## Excerpts from a dataset
━━━

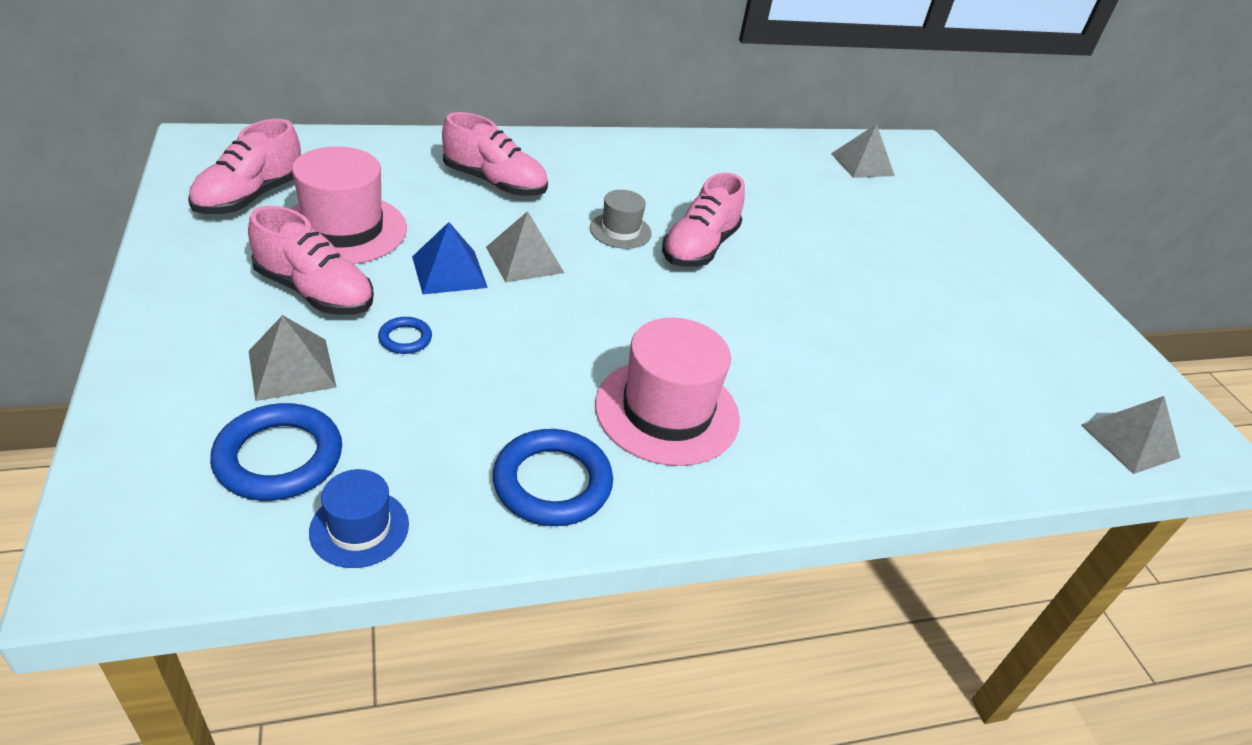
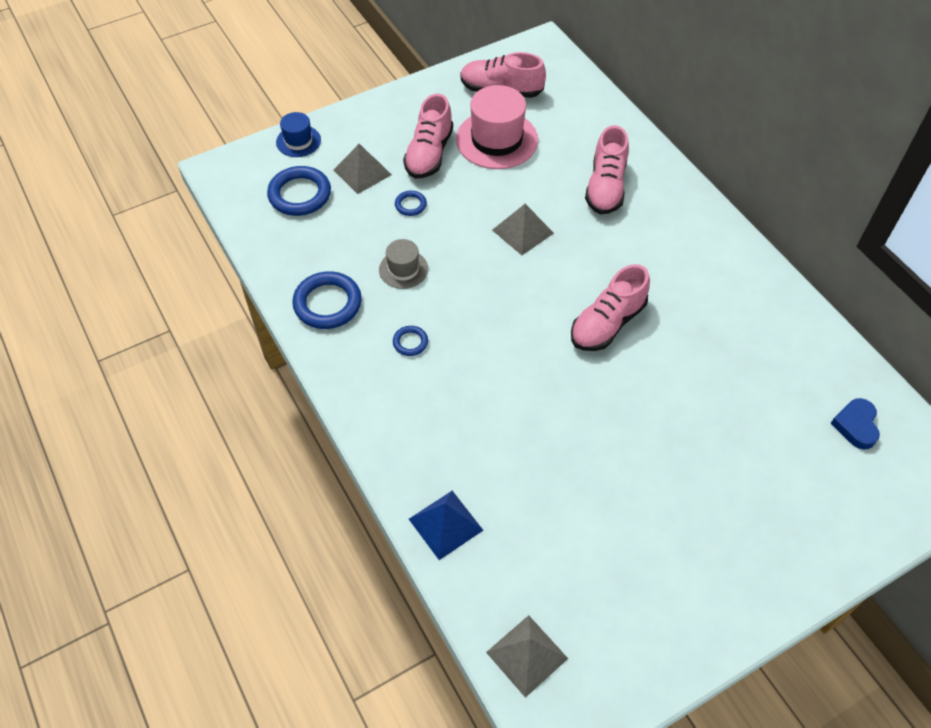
camera: 80 degrees right, 15 degrees up
(359, 528) = (268, 240): blue hat -> blue hat (298, 141)
(449, 272) = (485, 201): blue pyramid -> blue pyramid (445, 524)
(620, 231) = (595, 272): grey hat -> grey hat (403, 269)
(667, 411) = (410, 342): pink hat -> blue ring
(699, 247) = (607, 323): pink shoe -> pink shoe turned 60 degrees counterclockwise
(862, 164) = (856, 425): grey pyramid -> blue heart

━━━

## YOUR ASSIGNMENT
Tally the lines of the records holding the word "pyramid", then give only the resulting number.

## EXERCISE OUTPUT
2